» **WHAT IS EXPECTED**
Could you write out the line containing "LED3 pin SIG: D2 -> D6" and all the lines below it in the data, exactly, through the final one and nothing else?
....
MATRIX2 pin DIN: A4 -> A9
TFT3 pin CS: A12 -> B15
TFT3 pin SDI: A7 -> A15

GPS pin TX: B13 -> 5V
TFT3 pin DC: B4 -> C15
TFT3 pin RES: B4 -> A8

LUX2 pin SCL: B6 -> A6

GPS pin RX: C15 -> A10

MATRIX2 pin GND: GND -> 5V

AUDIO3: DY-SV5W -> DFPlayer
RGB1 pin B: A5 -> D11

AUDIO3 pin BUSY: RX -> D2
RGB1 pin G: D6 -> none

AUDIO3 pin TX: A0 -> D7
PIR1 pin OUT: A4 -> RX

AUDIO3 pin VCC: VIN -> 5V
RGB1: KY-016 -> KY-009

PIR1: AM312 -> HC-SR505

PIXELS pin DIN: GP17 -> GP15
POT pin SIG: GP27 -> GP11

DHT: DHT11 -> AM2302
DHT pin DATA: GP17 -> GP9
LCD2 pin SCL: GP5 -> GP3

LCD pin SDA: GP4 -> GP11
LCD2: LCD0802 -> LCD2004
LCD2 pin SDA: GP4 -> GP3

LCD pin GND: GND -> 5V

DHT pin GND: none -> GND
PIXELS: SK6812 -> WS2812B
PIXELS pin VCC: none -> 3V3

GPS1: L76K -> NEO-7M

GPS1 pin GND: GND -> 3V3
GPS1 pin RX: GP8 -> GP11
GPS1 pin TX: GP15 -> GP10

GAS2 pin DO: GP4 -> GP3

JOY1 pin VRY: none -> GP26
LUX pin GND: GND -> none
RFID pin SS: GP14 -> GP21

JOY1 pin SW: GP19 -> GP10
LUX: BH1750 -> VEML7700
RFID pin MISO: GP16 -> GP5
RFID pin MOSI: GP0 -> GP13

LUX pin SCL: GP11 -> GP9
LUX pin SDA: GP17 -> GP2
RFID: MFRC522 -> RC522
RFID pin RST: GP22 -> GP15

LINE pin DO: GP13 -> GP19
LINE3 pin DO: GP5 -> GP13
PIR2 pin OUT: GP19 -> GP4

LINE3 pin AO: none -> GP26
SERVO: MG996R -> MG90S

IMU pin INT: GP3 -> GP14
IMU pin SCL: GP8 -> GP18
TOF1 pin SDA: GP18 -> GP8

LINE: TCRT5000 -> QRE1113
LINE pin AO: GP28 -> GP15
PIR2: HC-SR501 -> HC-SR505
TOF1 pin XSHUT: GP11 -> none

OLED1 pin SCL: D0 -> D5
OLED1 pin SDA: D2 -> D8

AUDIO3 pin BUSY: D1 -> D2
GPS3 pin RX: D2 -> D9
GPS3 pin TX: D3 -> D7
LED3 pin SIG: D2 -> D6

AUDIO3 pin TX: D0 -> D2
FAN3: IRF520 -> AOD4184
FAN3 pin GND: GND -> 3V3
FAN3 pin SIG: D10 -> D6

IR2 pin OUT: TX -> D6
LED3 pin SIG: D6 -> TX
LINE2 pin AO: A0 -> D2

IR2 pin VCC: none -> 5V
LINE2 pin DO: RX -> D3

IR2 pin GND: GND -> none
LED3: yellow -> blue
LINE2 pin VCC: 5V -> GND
....
» **PROBLEM SOLUTION**
LED3 pin SIG: D2 -> D6

AUDIO3 pin TX: D0 -> D2
FAN3: IRF520 -> AOD4184
FAN3 pin GND: GND -> 3V3
FAN3 pin SIG: D10 -> D6

IR2 pin OUT: TX -> D6
LED3 pin SIG: D6 -> TX
LINE2 pin AO: A0 -> D2

IR2 pin VCC: none -> 5V
LINE2 pin DO: RX -> D3

IR2 pin GND: GND -> none
LED3: yellow -> blue
LINE2 pin VCC: 5V -> GND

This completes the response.